Supplied data:
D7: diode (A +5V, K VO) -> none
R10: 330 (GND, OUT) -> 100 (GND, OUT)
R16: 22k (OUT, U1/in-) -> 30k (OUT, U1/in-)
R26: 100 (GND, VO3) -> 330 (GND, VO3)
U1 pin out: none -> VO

==

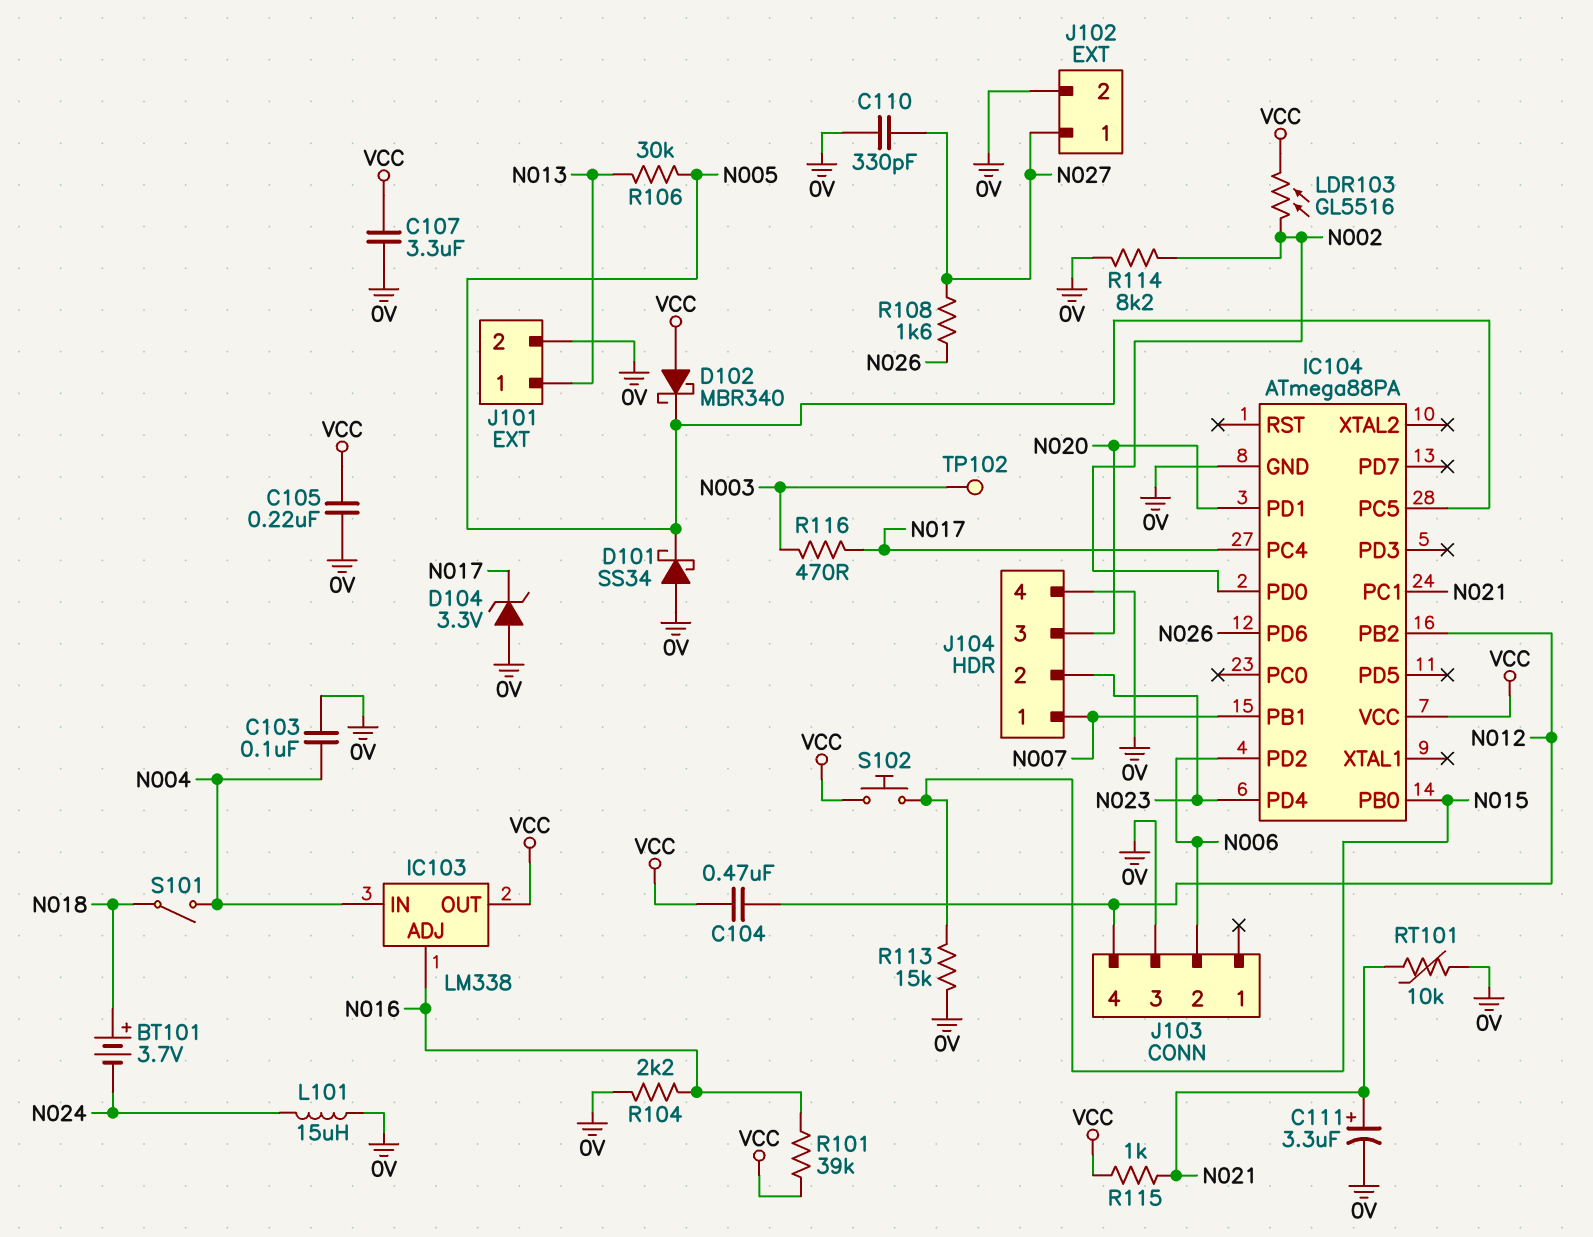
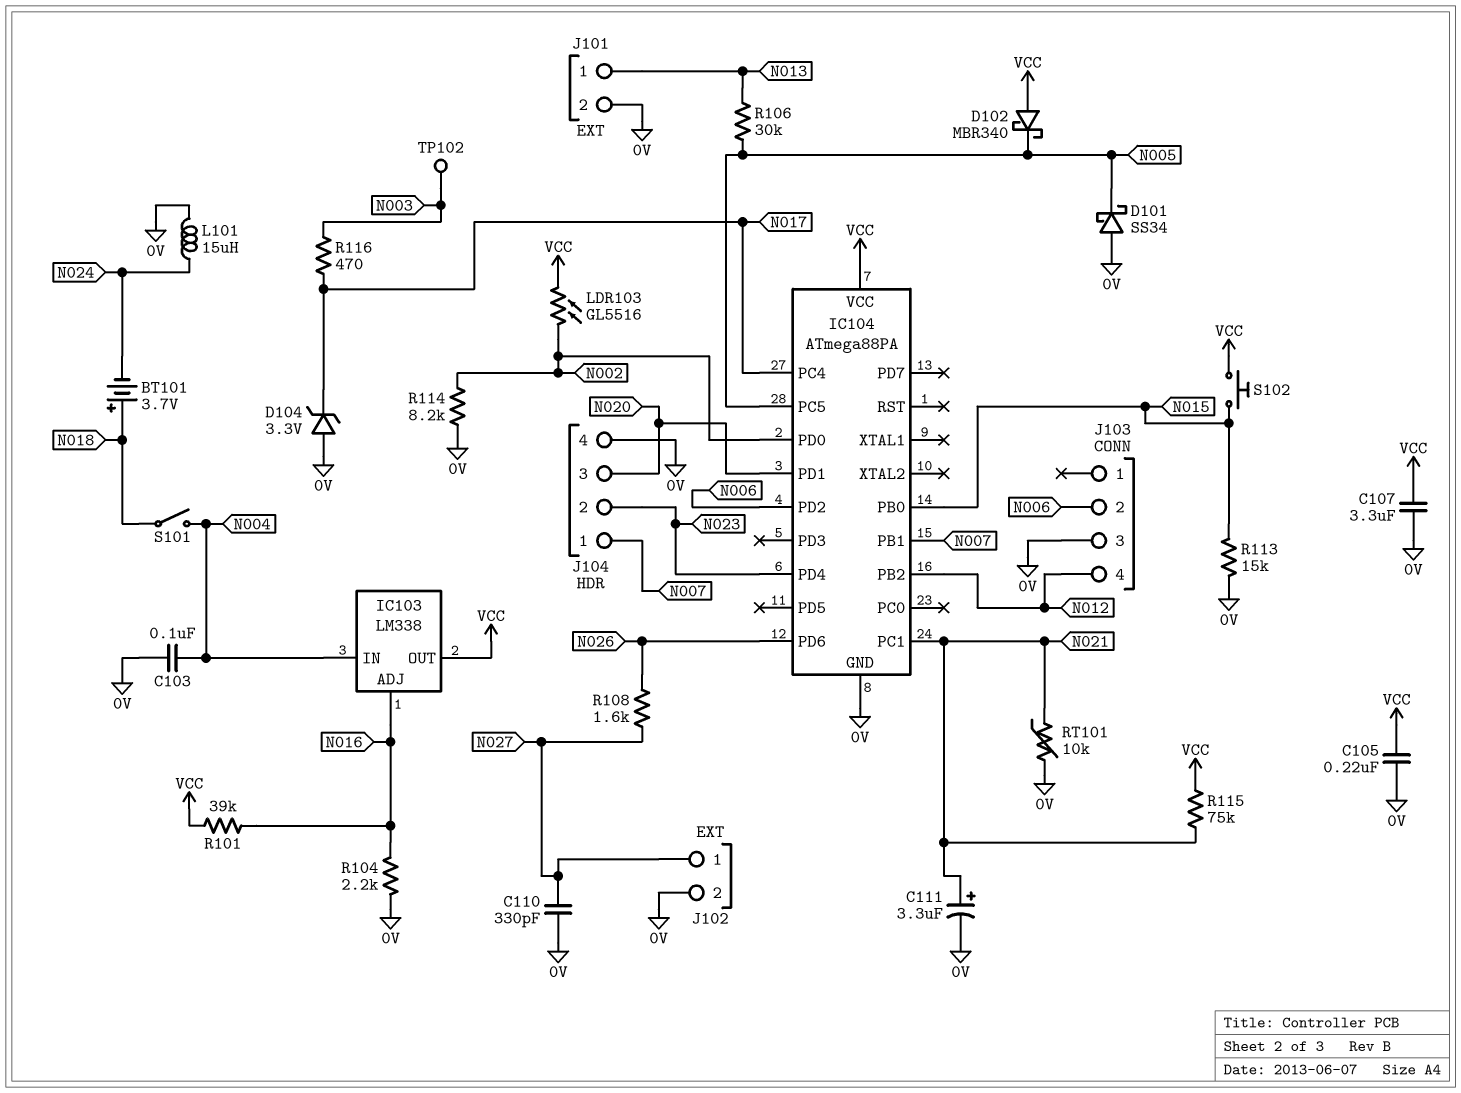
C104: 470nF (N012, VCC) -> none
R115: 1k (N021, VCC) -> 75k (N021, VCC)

---

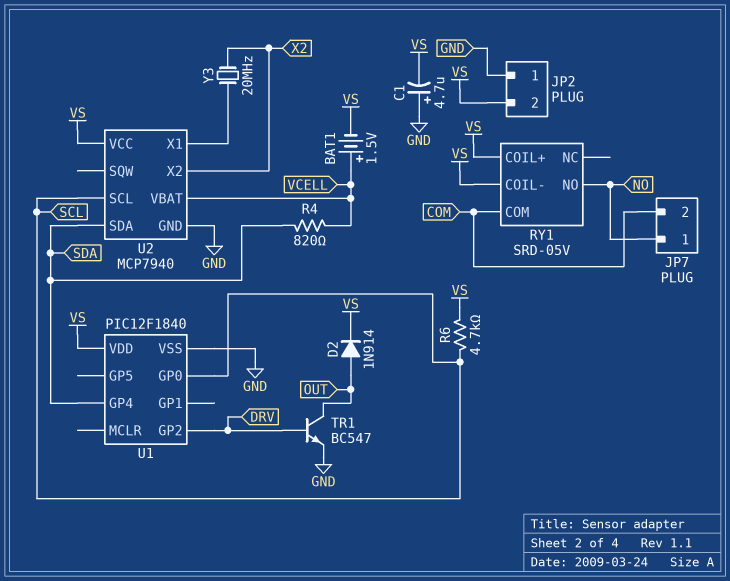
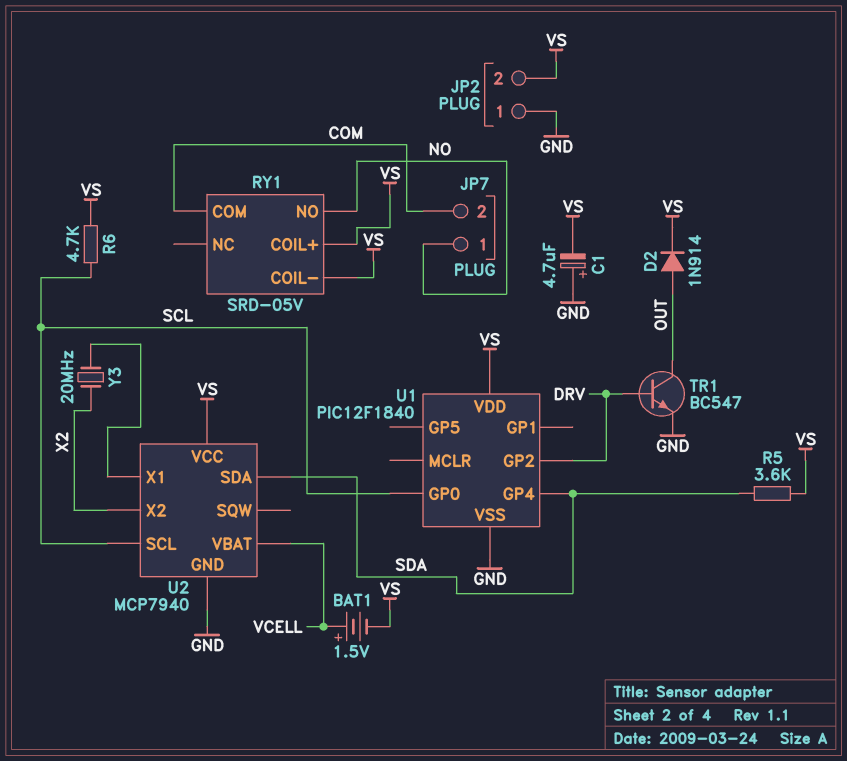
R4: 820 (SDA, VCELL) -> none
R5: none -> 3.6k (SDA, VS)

Your task:
The required answer is the exact run of lines above starting at the line with "D7: diode (A +5V, K VO) -> none" and ending at the line with "U1 pin out: none -> VO", with both ends present.

Exercise answer:
D7: diode (A +5V, K VO) -> none
R10: 330 (GND, OUT) -> 100 (GND, OUT)
R16: 22k (OUT, U1/in-) -> 30k (OUT, U1/in-)
R26: 100 (GND, VO3) -> 330 (GND, VO3)
U1 pin out: none -> VO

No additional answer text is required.